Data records
● ● ● ● ●
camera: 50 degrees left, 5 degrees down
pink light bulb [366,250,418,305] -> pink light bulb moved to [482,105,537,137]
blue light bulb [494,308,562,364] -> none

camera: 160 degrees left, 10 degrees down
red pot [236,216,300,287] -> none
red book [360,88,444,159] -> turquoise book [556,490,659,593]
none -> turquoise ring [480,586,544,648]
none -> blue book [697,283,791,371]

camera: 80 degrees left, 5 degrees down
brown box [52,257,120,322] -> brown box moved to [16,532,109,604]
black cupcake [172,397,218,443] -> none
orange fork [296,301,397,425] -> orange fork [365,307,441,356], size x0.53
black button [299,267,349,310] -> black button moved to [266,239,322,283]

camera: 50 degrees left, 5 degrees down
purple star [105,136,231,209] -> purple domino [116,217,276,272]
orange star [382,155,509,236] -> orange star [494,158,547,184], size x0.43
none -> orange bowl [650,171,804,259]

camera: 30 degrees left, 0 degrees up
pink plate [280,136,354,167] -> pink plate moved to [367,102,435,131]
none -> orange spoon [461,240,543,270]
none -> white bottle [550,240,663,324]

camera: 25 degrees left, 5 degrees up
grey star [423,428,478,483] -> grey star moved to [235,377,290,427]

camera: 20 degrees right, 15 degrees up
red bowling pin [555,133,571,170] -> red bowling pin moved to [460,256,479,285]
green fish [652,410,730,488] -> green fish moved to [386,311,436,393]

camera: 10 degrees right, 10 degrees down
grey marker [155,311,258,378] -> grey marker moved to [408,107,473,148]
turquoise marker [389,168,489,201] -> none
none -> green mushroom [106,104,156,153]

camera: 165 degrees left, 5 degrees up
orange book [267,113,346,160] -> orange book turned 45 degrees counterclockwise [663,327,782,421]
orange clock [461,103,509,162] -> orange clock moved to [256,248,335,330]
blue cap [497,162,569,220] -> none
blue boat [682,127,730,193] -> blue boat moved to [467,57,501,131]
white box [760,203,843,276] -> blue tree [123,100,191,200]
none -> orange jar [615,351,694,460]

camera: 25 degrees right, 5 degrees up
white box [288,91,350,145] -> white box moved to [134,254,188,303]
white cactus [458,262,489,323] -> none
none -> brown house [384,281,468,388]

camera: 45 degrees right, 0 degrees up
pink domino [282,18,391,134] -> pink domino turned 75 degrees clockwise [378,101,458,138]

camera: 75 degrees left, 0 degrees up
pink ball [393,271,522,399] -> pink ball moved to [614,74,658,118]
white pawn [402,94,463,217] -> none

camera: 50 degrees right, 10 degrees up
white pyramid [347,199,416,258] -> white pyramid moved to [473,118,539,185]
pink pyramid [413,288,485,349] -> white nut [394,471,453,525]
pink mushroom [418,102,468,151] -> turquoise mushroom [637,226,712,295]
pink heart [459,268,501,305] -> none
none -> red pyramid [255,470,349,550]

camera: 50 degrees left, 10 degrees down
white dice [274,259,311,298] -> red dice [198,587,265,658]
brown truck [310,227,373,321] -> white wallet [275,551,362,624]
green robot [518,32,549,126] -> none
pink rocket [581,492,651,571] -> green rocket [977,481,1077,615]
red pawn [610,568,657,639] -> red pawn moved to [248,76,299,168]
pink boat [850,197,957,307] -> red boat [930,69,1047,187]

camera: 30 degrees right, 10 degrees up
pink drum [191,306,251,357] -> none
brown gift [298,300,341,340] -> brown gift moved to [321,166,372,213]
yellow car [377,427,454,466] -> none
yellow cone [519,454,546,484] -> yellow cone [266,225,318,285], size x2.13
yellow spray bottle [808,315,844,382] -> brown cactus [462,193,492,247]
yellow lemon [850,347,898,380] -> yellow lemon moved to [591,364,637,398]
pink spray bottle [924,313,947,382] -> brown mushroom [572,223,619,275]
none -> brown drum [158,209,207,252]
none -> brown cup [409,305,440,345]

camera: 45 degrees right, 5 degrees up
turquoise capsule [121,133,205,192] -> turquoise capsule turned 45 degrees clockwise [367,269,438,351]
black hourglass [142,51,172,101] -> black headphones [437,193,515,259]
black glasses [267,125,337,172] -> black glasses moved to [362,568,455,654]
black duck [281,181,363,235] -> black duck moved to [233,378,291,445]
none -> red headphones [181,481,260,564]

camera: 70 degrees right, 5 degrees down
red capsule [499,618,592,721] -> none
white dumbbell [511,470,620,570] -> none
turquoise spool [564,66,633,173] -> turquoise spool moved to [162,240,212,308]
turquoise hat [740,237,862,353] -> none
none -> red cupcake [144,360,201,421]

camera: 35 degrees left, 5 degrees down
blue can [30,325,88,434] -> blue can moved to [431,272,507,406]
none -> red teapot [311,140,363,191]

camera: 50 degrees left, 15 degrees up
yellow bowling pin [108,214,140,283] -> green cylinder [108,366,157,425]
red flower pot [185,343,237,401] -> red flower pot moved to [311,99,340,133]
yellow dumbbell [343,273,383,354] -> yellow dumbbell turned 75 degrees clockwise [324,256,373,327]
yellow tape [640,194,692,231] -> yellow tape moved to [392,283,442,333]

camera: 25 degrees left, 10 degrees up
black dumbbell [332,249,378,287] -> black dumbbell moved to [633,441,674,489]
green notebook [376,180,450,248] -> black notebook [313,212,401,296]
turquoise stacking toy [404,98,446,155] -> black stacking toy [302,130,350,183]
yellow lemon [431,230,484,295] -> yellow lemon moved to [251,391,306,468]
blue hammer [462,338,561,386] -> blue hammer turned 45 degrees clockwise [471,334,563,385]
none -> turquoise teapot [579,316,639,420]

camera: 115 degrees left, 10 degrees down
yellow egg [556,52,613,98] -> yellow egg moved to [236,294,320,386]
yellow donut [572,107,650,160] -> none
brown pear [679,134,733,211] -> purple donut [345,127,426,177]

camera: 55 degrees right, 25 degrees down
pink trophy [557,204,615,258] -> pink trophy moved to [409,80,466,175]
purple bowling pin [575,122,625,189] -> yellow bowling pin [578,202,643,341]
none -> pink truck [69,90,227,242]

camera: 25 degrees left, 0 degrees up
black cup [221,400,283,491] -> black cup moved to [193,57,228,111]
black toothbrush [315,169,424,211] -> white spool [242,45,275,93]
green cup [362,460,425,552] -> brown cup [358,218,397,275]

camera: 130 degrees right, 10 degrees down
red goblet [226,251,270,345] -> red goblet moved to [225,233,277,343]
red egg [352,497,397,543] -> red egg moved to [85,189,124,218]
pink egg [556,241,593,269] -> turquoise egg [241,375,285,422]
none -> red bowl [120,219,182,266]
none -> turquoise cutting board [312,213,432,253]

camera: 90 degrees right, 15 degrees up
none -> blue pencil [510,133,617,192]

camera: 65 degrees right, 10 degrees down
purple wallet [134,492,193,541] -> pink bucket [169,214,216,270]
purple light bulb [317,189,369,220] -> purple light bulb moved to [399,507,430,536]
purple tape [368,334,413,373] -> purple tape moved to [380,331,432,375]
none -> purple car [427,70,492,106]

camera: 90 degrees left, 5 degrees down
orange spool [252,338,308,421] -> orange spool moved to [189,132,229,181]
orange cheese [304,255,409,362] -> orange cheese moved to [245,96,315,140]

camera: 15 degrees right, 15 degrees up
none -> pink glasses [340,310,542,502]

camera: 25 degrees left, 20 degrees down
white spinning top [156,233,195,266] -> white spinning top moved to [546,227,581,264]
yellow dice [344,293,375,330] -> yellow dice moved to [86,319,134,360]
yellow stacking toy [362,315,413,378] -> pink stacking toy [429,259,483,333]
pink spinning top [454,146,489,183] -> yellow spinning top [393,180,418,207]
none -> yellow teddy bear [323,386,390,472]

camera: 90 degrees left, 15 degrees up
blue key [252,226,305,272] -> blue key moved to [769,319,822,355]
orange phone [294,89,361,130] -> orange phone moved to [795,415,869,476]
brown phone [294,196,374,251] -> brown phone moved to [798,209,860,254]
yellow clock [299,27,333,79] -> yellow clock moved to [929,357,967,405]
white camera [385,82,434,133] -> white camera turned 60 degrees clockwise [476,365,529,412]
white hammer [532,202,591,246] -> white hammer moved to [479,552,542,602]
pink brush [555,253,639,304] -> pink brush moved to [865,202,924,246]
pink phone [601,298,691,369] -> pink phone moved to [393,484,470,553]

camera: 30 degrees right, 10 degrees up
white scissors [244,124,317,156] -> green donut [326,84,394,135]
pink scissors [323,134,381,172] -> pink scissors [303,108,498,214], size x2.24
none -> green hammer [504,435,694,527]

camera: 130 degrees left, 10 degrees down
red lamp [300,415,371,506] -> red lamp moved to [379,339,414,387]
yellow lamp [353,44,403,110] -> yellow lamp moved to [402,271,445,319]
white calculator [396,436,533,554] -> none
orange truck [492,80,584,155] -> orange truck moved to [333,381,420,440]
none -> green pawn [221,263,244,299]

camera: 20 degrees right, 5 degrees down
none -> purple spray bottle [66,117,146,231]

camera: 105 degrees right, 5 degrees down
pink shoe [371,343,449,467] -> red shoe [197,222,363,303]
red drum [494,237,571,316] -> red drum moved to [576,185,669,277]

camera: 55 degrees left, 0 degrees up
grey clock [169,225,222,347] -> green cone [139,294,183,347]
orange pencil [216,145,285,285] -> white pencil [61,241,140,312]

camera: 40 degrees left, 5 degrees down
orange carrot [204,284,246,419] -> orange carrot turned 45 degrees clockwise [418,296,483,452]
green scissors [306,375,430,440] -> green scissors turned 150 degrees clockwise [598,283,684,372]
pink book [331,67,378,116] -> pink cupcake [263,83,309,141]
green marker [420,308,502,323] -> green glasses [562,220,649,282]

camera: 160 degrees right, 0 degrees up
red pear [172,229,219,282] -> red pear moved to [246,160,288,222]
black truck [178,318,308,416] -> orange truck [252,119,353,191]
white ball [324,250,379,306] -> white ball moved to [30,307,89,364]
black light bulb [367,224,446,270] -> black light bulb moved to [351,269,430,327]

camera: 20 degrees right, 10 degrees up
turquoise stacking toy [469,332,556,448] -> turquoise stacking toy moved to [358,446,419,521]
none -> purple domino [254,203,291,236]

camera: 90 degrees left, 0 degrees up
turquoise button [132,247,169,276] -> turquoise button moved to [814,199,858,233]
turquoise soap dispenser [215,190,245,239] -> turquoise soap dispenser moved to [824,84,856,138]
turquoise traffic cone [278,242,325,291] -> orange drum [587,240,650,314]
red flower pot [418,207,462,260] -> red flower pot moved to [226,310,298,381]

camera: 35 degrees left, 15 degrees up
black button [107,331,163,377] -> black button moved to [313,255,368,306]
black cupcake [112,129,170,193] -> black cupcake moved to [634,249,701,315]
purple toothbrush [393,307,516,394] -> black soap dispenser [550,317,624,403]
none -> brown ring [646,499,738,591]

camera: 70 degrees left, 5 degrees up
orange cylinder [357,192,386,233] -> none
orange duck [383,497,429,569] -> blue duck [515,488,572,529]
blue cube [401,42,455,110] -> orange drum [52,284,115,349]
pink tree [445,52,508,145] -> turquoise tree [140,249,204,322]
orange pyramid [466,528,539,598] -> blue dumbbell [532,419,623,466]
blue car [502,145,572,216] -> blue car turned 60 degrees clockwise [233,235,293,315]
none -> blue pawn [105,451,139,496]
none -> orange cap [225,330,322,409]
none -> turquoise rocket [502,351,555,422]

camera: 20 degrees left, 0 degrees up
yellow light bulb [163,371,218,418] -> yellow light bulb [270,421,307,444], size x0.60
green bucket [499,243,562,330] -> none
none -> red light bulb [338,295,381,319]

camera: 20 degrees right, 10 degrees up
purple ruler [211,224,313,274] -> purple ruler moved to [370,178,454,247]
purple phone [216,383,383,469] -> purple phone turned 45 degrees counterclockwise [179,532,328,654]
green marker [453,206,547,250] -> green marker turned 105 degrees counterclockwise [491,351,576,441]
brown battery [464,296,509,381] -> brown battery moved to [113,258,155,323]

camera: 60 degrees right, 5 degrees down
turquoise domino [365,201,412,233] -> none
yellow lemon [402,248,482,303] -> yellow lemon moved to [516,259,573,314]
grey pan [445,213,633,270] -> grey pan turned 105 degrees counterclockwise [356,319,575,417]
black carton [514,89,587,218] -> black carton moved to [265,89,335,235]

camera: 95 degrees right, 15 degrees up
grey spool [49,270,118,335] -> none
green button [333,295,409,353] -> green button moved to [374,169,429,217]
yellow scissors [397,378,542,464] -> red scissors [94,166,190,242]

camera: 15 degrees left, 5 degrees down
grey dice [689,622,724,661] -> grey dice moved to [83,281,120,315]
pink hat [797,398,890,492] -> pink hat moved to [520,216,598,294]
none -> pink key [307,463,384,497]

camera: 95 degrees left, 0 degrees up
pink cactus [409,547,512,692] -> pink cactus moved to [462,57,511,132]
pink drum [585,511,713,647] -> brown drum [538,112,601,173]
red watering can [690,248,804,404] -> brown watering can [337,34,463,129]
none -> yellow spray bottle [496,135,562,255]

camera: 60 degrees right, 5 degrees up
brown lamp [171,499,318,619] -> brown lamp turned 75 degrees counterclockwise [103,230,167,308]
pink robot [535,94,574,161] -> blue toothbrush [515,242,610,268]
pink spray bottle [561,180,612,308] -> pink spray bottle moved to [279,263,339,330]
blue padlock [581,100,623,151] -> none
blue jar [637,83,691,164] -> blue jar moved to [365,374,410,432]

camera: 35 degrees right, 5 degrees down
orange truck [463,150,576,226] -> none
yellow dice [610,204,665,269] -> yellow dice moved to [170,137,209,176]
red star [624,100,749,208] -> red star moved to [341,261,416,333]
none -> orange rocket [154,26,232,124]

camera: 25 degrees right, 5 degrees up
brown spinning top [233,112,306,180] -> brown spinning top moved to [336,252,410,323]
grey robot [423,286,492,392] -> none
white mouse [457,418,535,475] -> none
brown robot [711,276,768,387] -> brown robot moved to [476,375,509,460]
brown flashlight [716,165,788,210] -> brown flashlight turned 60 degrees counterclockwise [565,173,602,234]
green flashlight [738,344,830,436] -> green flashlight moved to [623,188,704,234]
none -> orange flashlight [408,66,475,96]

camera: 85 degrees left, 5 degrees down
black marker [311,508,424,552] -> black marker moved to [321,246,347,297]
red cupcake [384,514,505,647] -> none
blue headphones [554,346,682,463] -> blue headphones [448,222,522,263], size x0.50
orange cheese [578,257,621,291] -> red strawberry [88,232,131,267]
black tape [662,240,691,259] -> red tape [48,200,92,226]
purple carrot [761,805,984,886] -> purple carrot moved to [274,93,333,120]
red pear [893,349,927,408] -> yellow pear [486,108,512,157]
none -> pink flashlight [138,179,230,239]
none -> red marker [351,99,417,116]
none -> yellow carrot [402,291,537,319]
● ● ● ● ●
▶ _TASK_
From the records above, retype only the lines starting at the line that contains "white calculator [396,436,533,554] -> none" and ending at the line that contains "camera: 105 degrees right, 5 degrees down", both included.

▶ _SOLUTION TO THIS EXERCISE_
white calculator [396,436,533,554] -> none
orange truck [492,80,584,155] -> orange truck moved to [333,381,420,440]
none -> green pawn [221,263,244,299]

camera: 20 degrees right, 5 degrees down
none -> purple spray bottle [66,117,146,231]

camera: 105 degrees right, 5 degrees down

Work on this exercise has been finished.